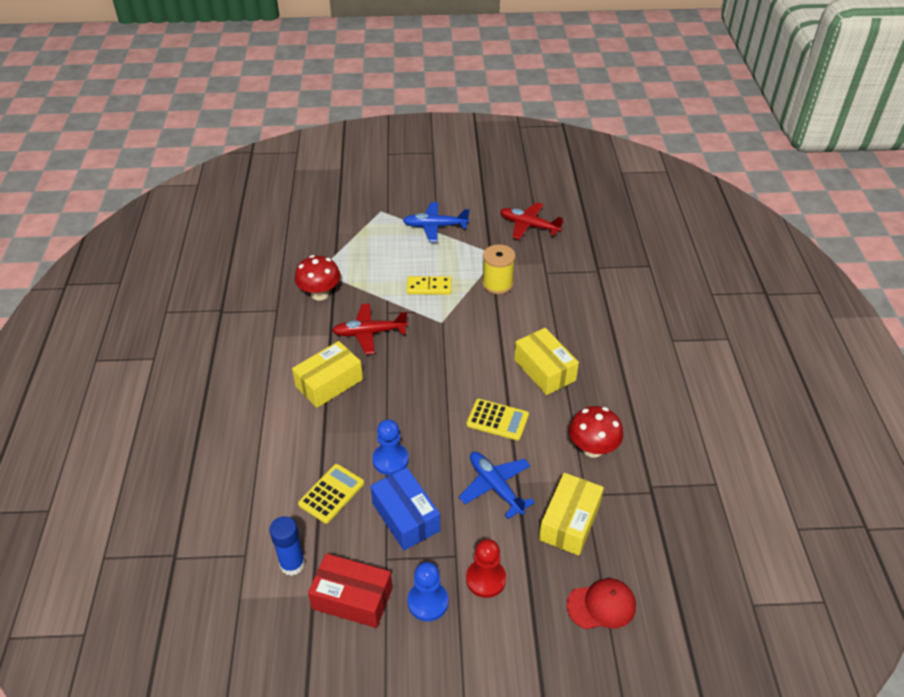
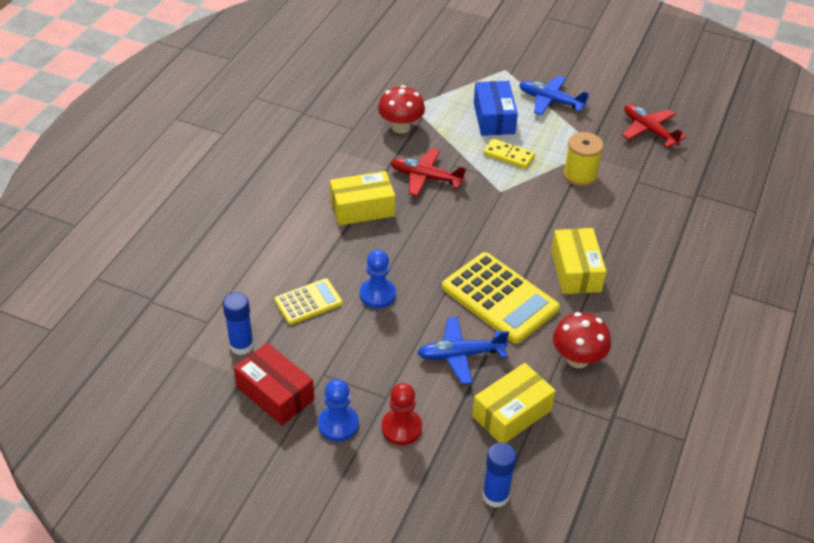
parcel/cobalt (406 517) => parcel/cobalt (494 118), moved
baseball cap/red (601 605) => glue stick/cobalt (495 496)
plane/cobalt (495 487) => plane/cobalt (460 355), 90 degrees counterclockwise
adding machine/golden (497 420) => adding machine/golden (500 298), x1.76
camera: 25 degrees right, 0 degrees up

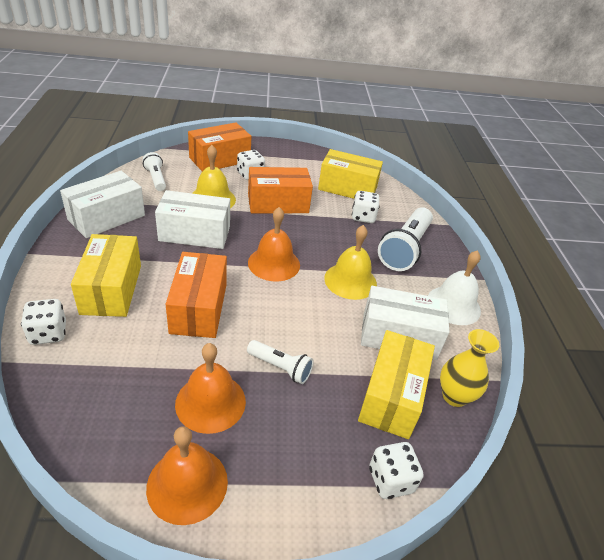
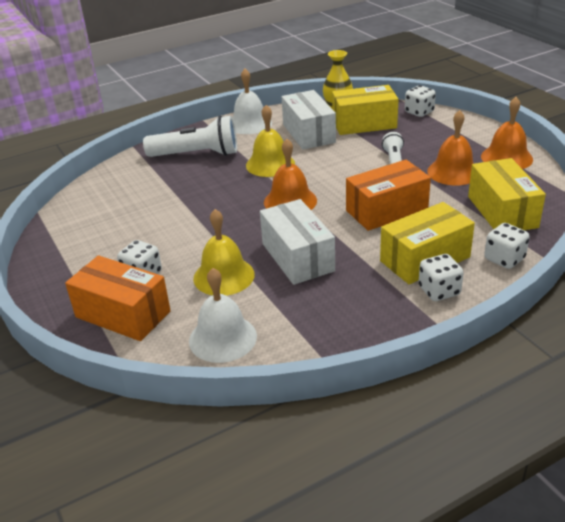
parcel/white (106 217) => nothing
parcel/orange (278 203) => nothing
parcel/golden (347 188) => parcel/golden (502 212), moved
game die/white (363 217) => game die/white (439 291), moved
torch/white (156 178) => hand bell/white (222 338)
camera: 110 degrees left, 5 degrees down

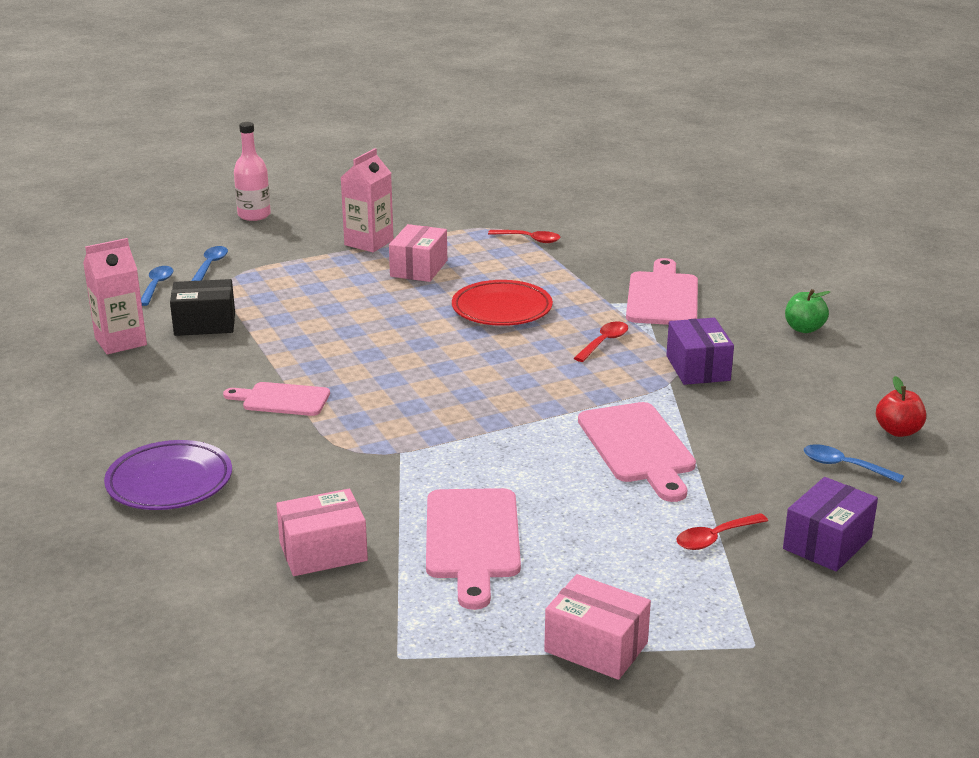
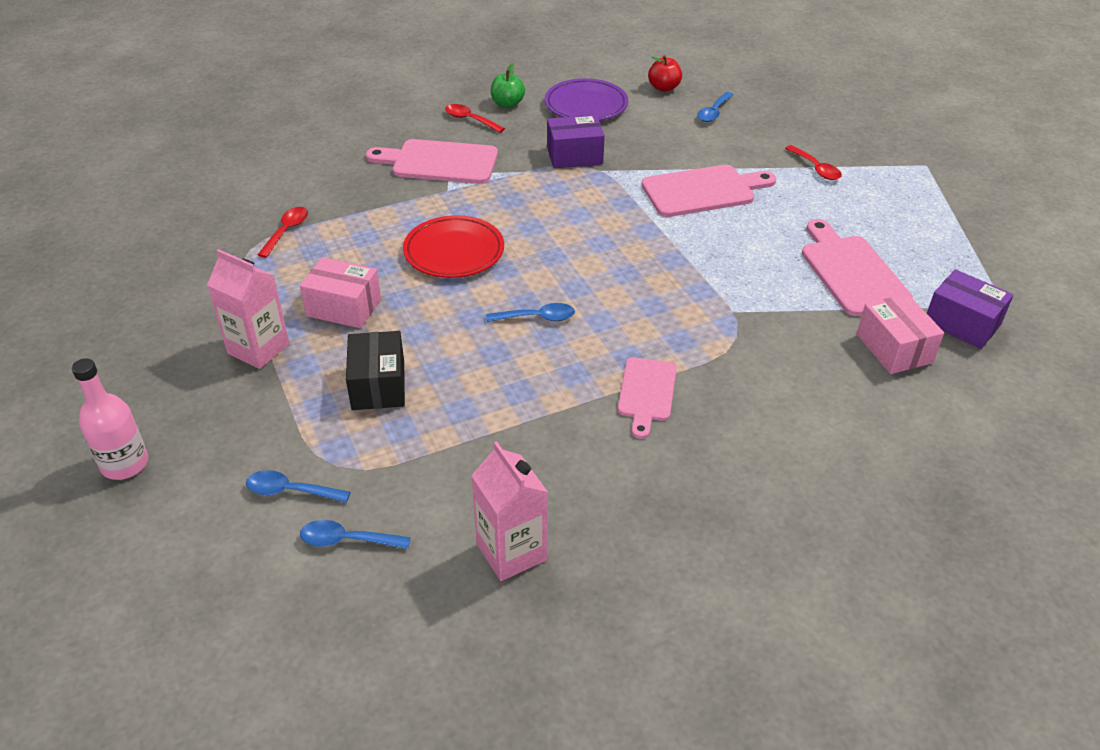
parcel/rosy (596 647) => nothing
nothing => tablespoon/cobalt (537 318)
dinner plate/royal purple (169 482) => dinner plate/royal purple (586 105), moved
parcel/black (205 324) => parcel/black (378 385), moved
tablespoon/red (604 342) => tablespoon/red (470 120), moved
parcel/royal purple (827 543) => parcel/royal purple (962 323), moved
bread board/rosy (472 539) => bread board/rosy (851 272), 105 degrees counterclockwise
camera: 90 degrees left, 15 degrees up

### ACTION ITEM
What comes back should match the records exactly, minus any pictures.

### PROBLEM SOLUTION
parcel/cobalt (406 517) => parcel/cobalt (494 118), moved
baseball cap/red (601 605) => glue stick/cobalt (495 496)
plane/cobalt (495 487) => plane/cobalt (460 355), 90 degrees counterclockwise
adding machine/golden (497 420) => adding machine/golden (500 298), x1.76
camera: 25 degrees right, 0 degrees up

parcel/white (106 217) => nothing
parcel/orange (278 203) => nothing
parcel/golden (347 188) => parcel/golden (502 212), moved
game die/white (363 217) => game die/white (439 291), moved
torch/white (156 178) => hand bell/white (222 338)
camera: 110 degrees left, 5 degrees down

parcel/rosy (596 647) => nothing
nothing => tablespoon/cobalt (537 318)
dinner plate/royal purple (169 482) => dinner plate/royal purple (586 105), moved
parcel/black (205 324) => parcel/black (378 385), moved
tablespoon/red (604 342) => tablespoon/red (470 120), moved
parcel/royal purple (827 543) => parcel/royal purple (962 323), moved
bread board/rosy (472 539) => bread board/rosy (851 272), 105 degrees counterclockwise
camera: 90 degrees left, 15 degrees up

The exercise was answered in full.